### Work to be completed:
In the copy, every record below must appear exactly as given, and no picture may appear.

### Exercise materials:

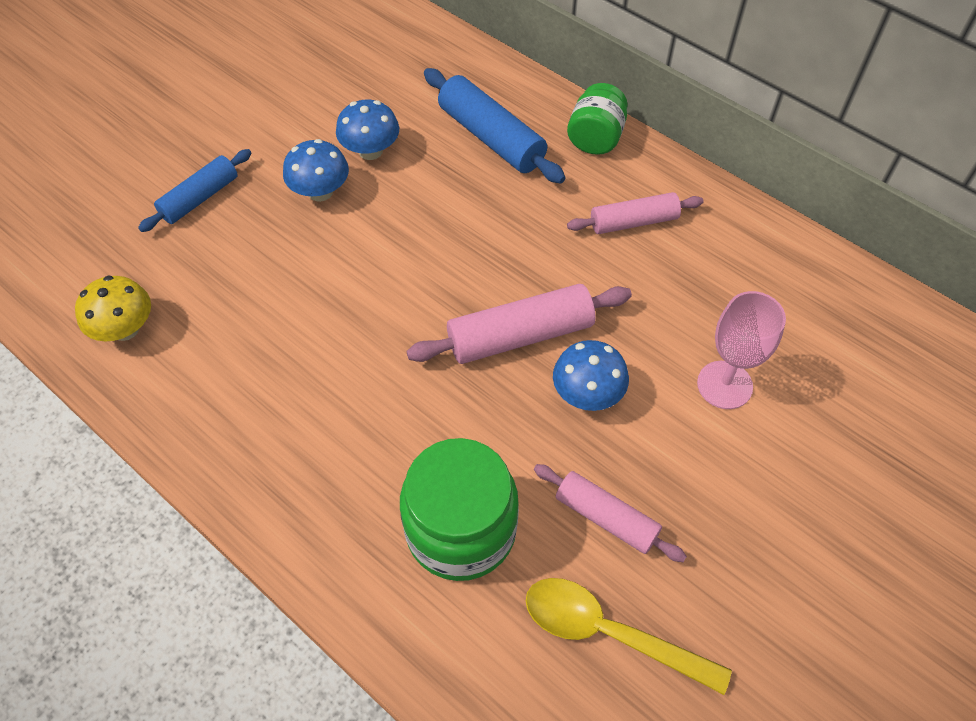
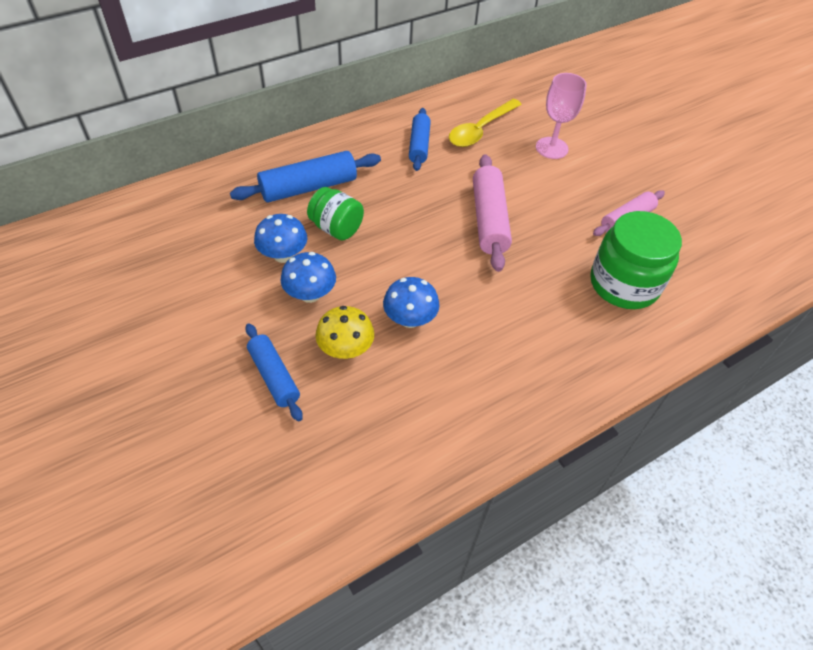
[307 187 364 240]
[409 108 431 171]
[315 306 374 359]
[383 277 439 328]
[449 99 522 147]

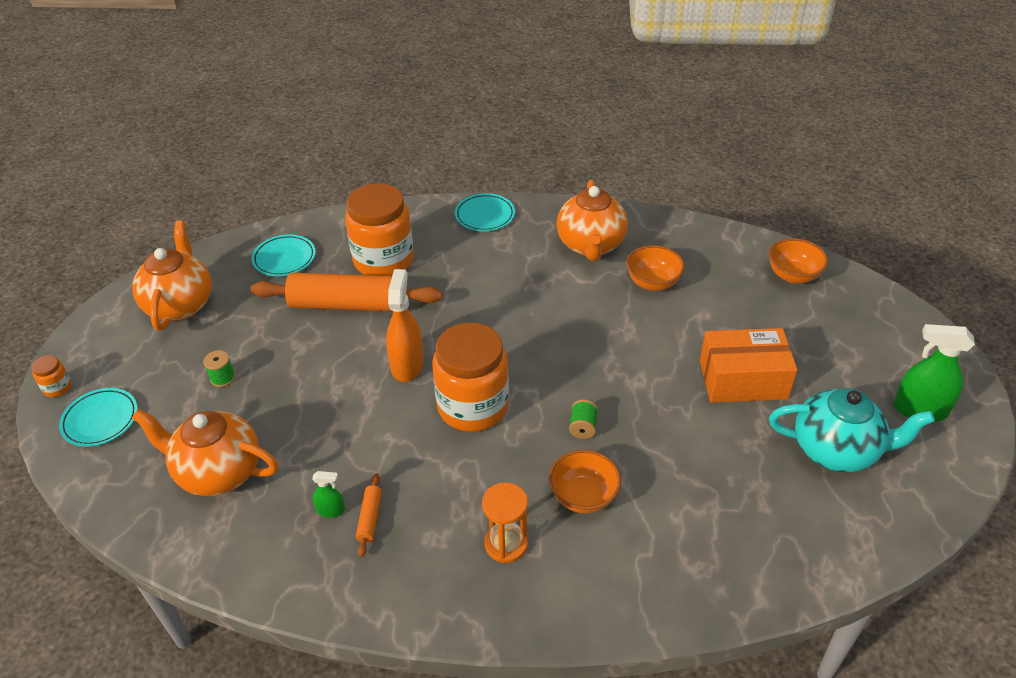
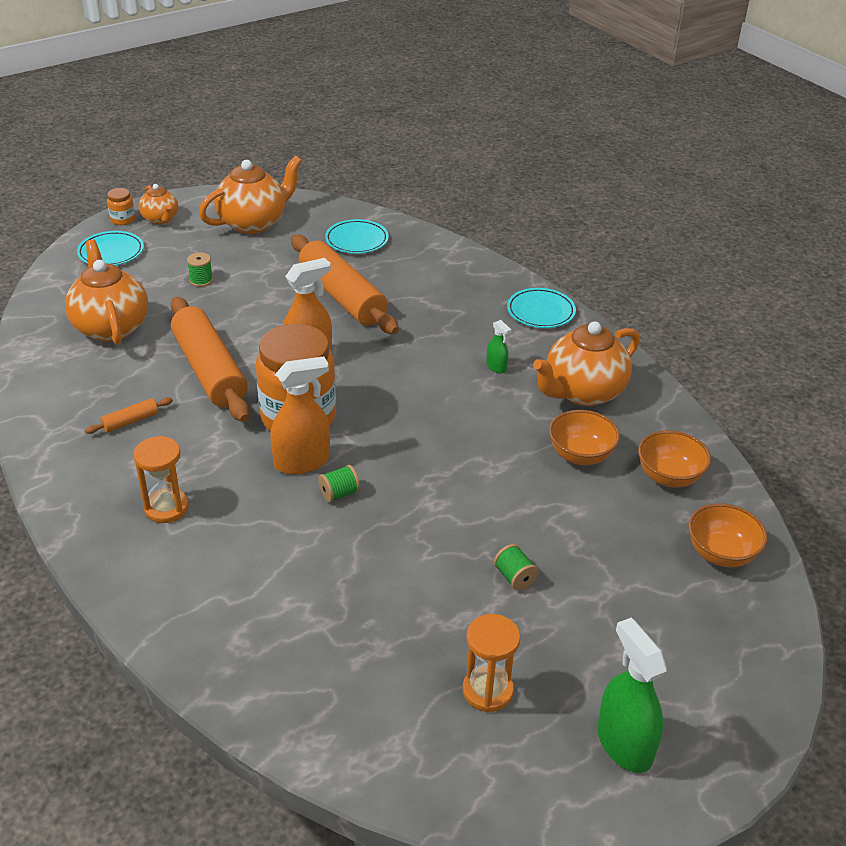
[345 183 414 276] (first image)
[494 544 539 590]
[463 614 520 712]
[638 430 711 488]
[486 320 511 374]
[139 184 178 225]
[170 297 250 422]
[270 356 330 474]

### Answer box:
[307 187 364 240]
[409 108 431 171]
[315 306 374 359]
[383 277 439 328]
[449 99 522 147]

[345 183 414 276] (first image)
[494 544 539 590]
[463 614 520 712]
[638 430 711 488]
[486 320 511 374]
[139 184 178 225]
[170 297 250 422]
[270 356 330 474]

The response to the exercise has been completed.